[Image comparison data]

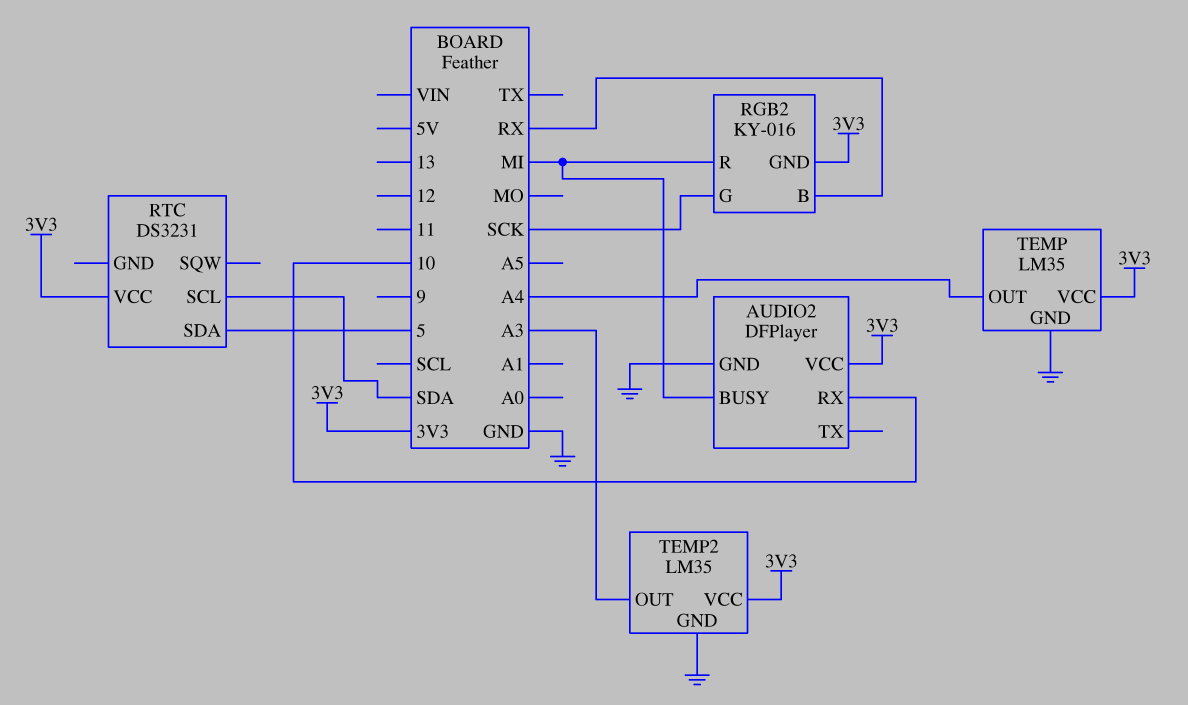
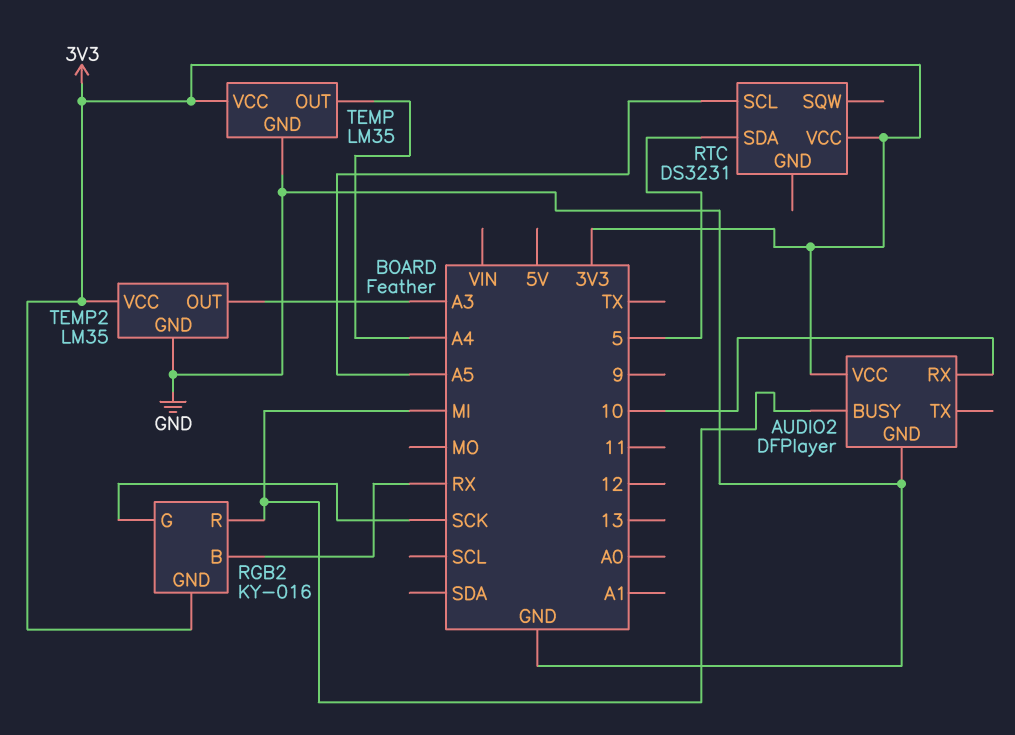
RTC pin SCL: SDA -> A5

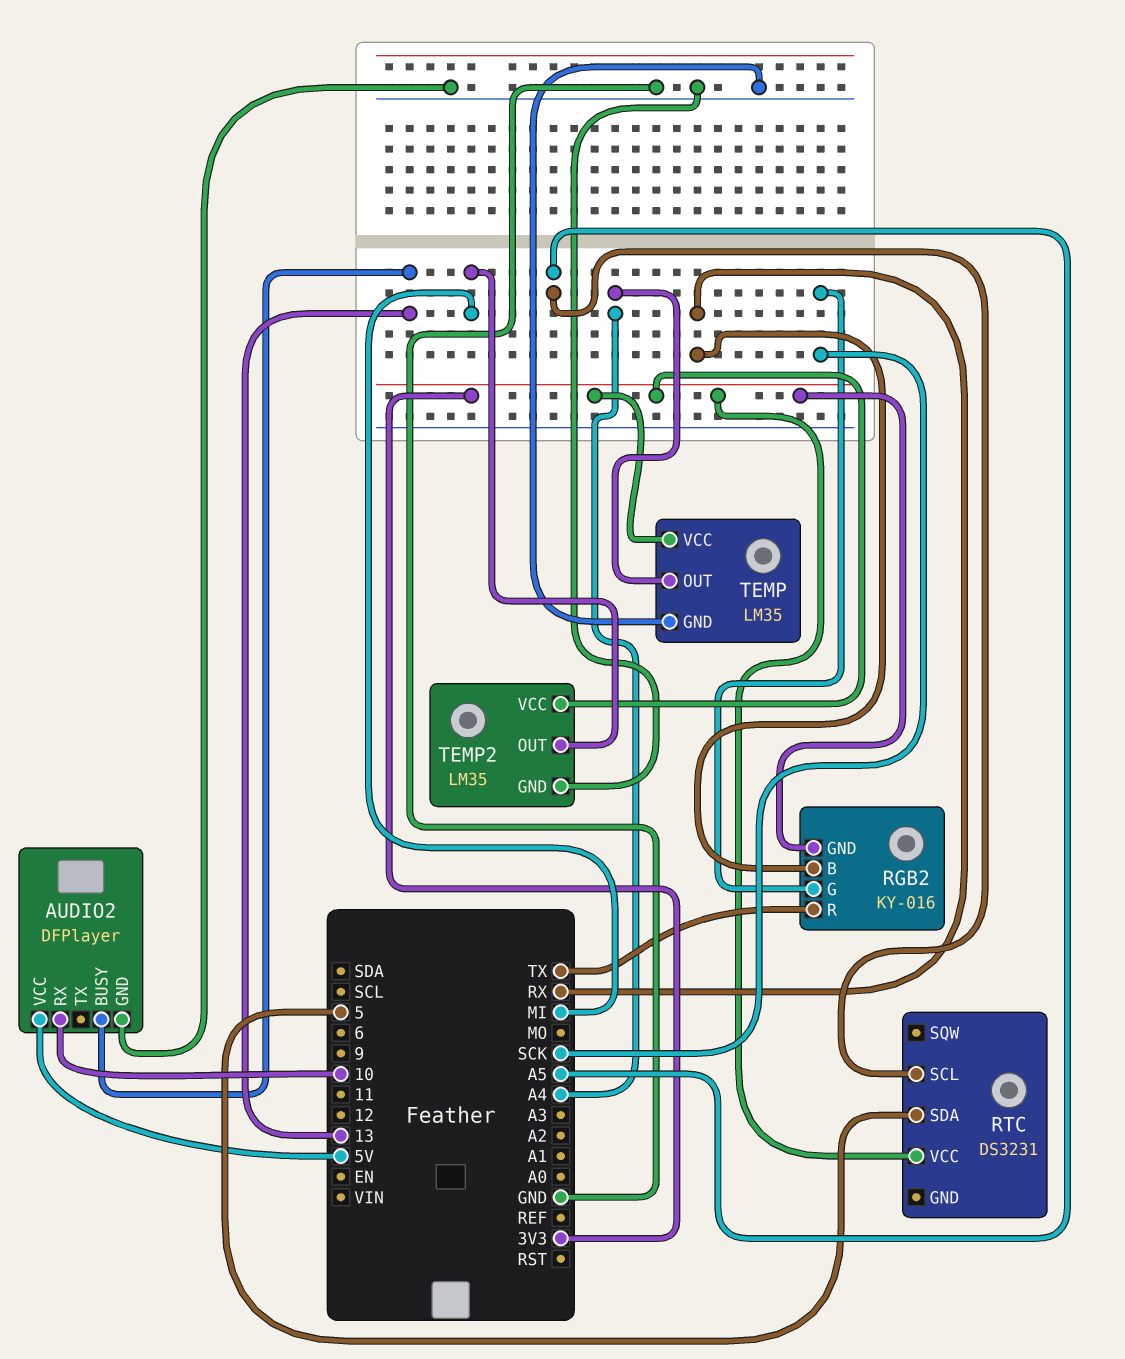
AUDIO2 pin BUSY: MI -> 13
AUDIO2 pin VCC: 3V3 -> 5V
RGB2 pin R: MI -> TX
TEMP2 pin OUT: A3 -> MI

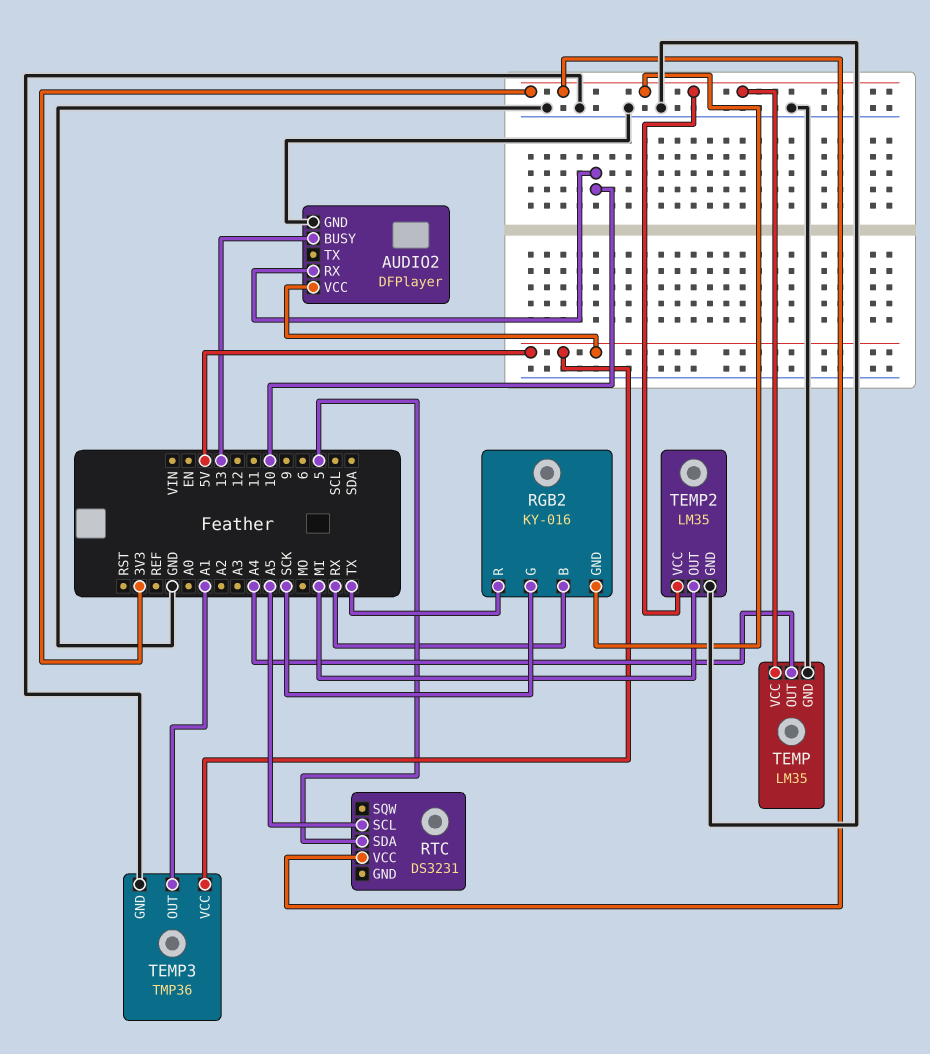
TEMP3: none -> TMP36
TEMP3 pin GND: none -> GND
TEMP3 pin OUT: none -> A1
TEMP3 pin VCC: none -> 5V

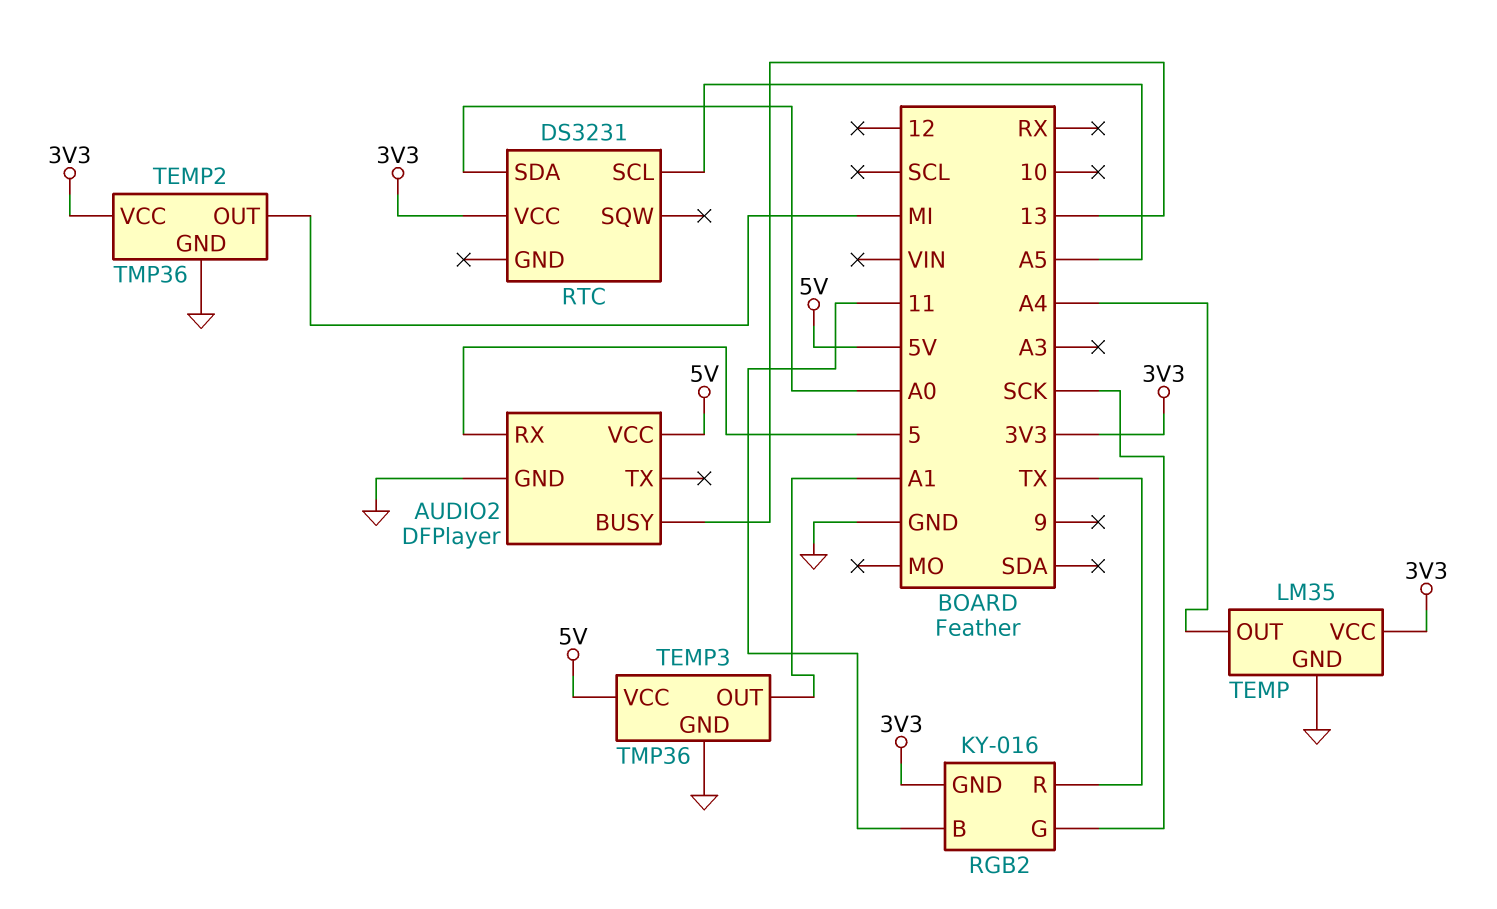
AUDIO2 pin RX: 10 -> 5
RGB2 pin B: RX -> 11
RTC pin SDA: 5 -> A0
TEMP2: LM35 -> TMP36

What is being asked:
Word for word, set down each record shown above, omitting the pictures.

Exercise output:
RTC pin SCL: SDA -> A5

AUDIO2 pin BUSY: MI -> 13
AUDIO2 pin VCC: 3V3 -> 5V
RGB2 pin R: MI -> TX
TEMP2 pin OUT: A3 -> MI

TEMP3: none -> TMP36
TEMP3 pin GND: none -> GND
TEMP3 pin OUT: none -> A1
TEMP3 pin VCC: none -> 5V

AUDIO2 pin RX: 10 -> 5
RGB2 pin B: RX -> 11
RTC pin SDA: 5 -> A0
TEMP2: LM35 -> TMP36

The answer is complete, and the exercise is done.